(Collected data entries)
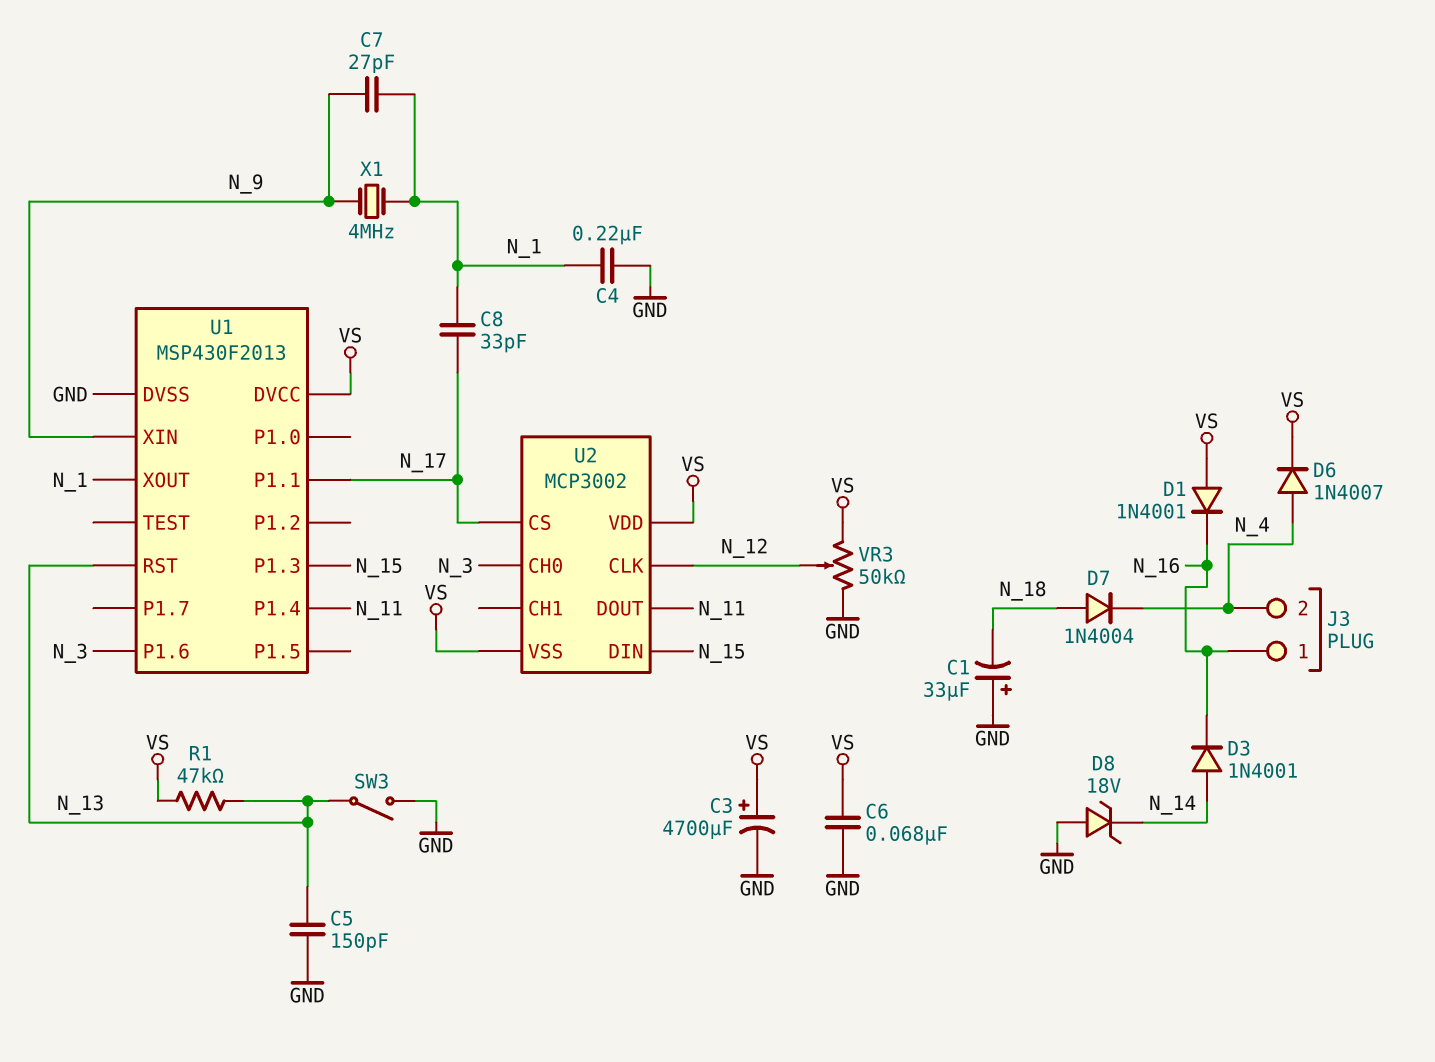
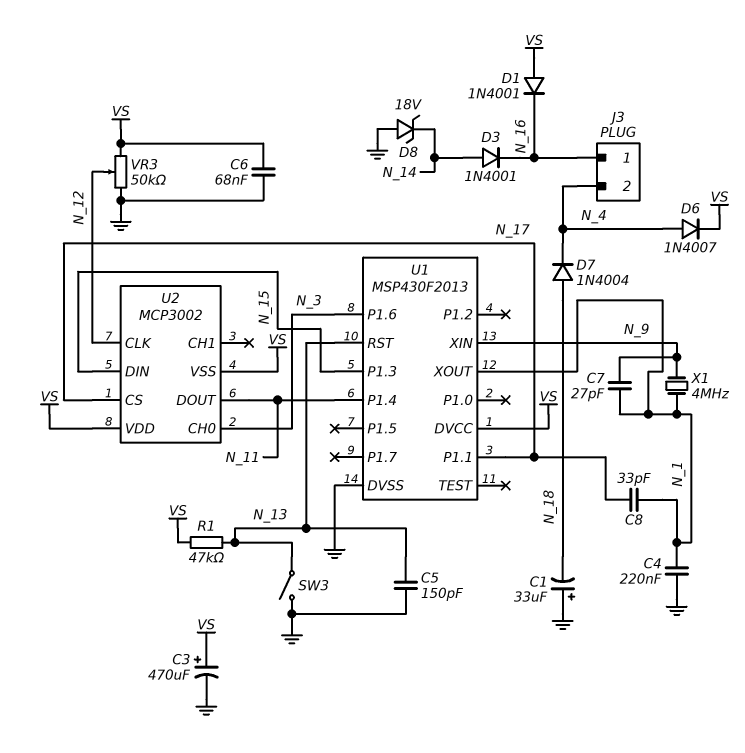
C3: 4700uF (plus VS, minus GND) -> 470uF (plus VS, minus GND)

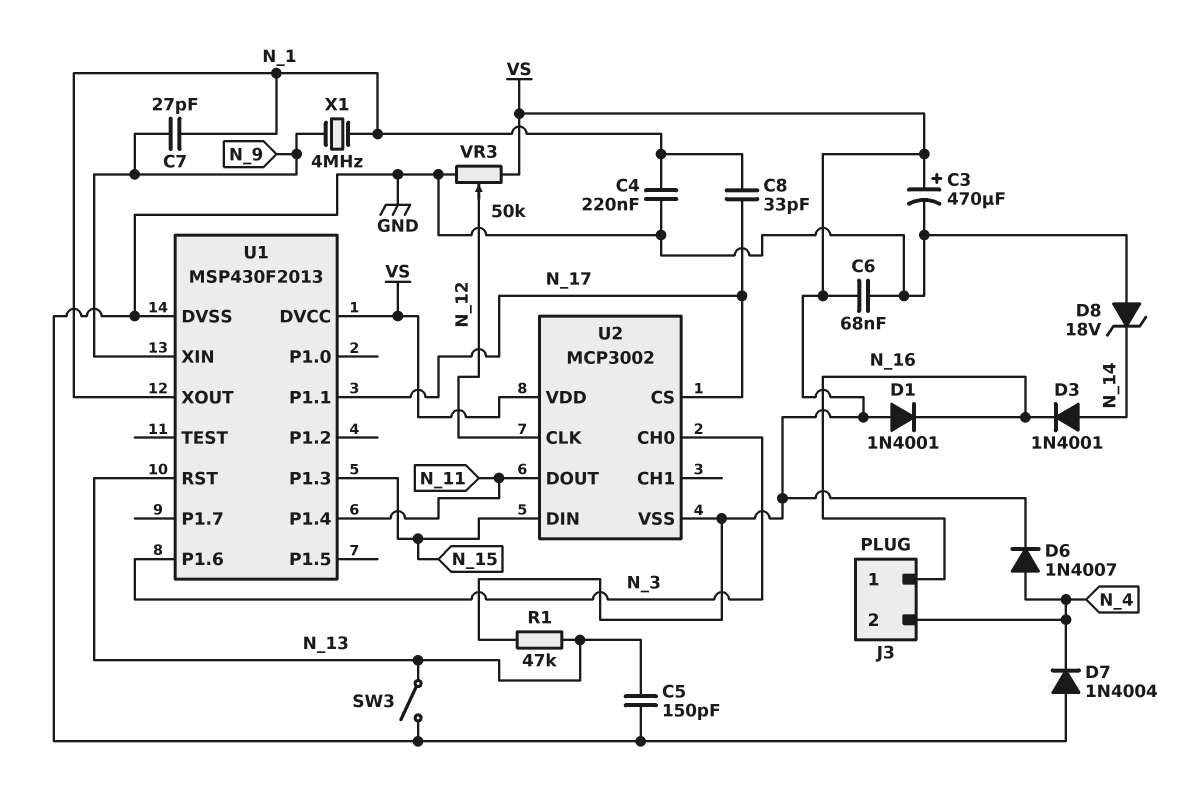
C1: 33uF (plus GND, minus N_18) -> none
D7: diode 1N4004 (A N_18, K N_4) -> diode 1N4004 (A GND, K N_4)

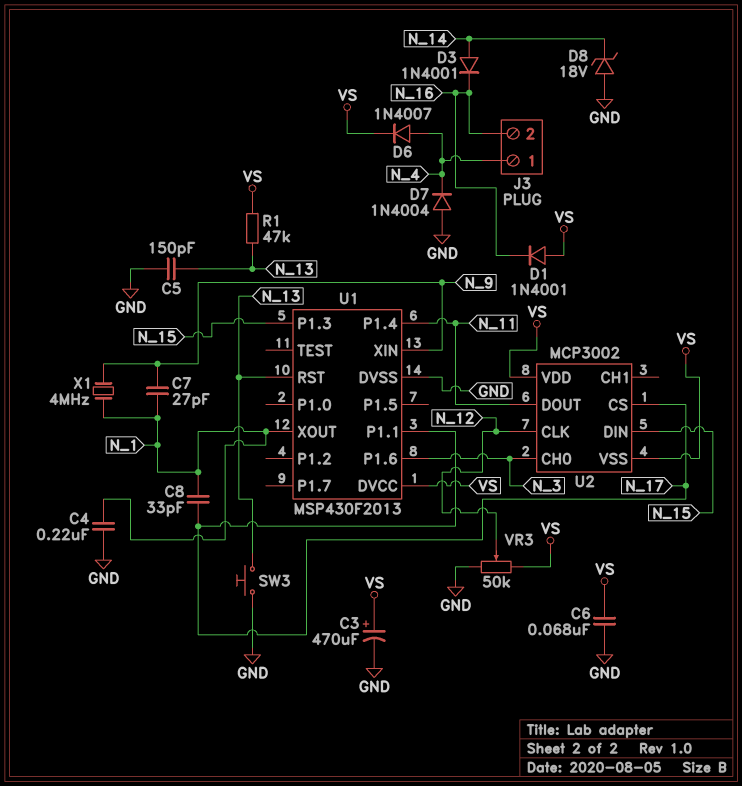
J3 pin 1: N_16 -> N_4
J3 pin 2: N_4 -> N_16
SW3: switch (GND, N_13) -> button (GND, N_13)

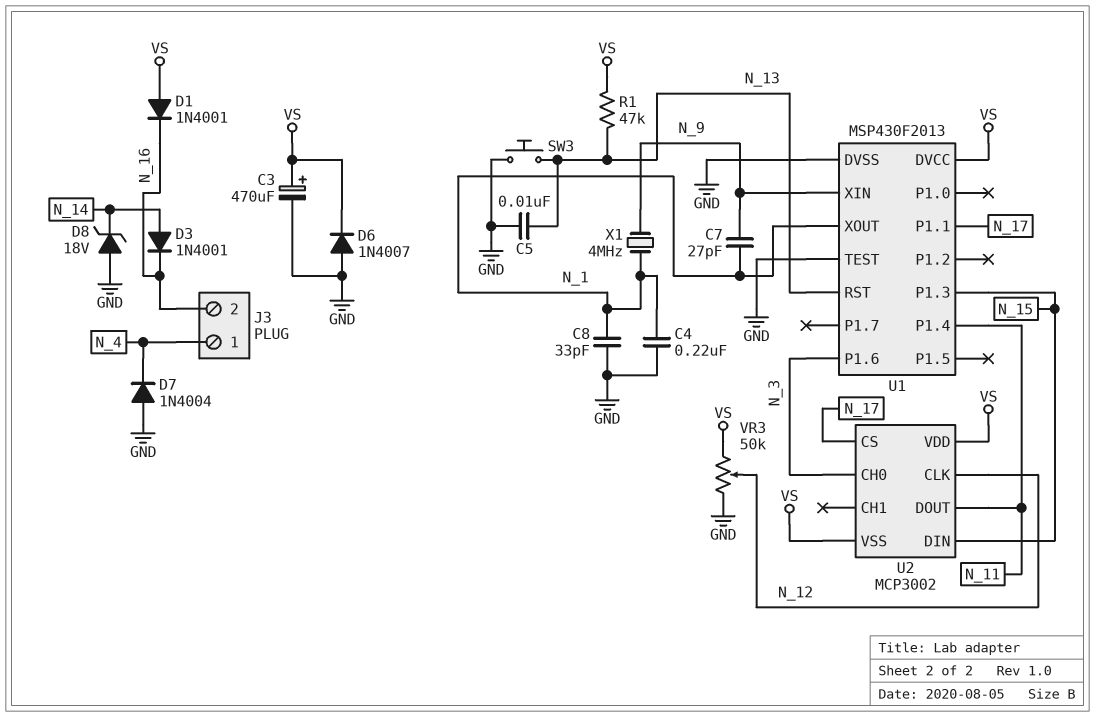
C5: 150pF (GND, N_13) -> 10nF (GND, N_13)
C6: 68nF (GND, VS) -> none
C8: 33pF (N_1, N_17) -> 33pF (GND, N_1)
D6: diode 1N4007 (A N_4, K VS) -> diode 1N4007 (A GND, K VS)
U1 pin TEST: none -> GND

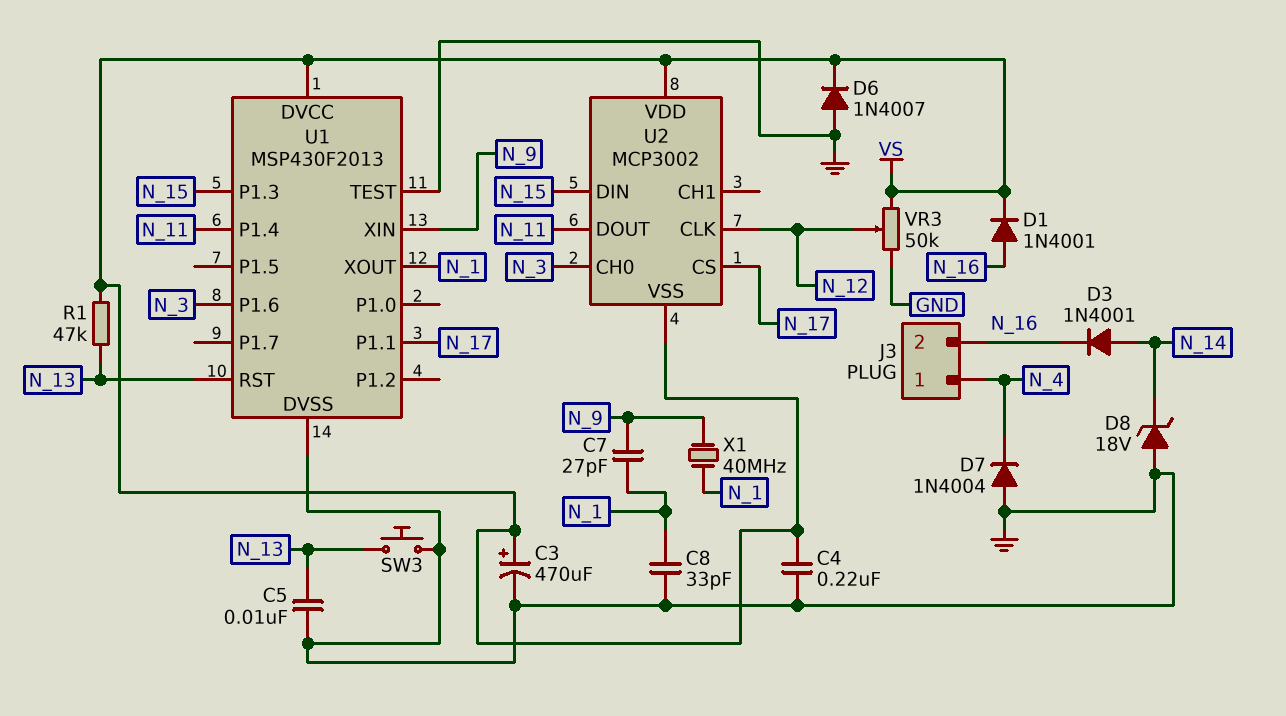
C4: 220nF (GND, N_1) -> 220nF (GND, VS)
D1: diode 1N4001 (A VS, K N_16) -> diode 1N4001 (A N_16, K VS)
X1: 4MHz (N_1, N_9) -> 40MHz (N_1, N_9)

What the task requires: Using the entries above, extract exactly the lines from the one that contains "C5: 150pF (GND, N_13) -> 10nF (GND, N_13)" through the one that contains "D1: diode 1N4001". Do not carry over any pictures.

Your solution:
C5: 150pF (GND, N_13) -> 10nF (GND, N_13)
C6: 68nF (GND, VS) -> none
C8: 33pF (N_1, N_17) -> 33pF (GND, N_1)
D6: diode 1N4007 (A N_4, K VS) -> diode 1N4007 (A GND, K VS)
U1 pin TEST: none -> GND

C4: 220nF (GND, N_1) -> 220nF (GND, VS)
D1: diode 1N4001 (A VS, K N_16) -> diode 1N4001 (A N_16, K VS)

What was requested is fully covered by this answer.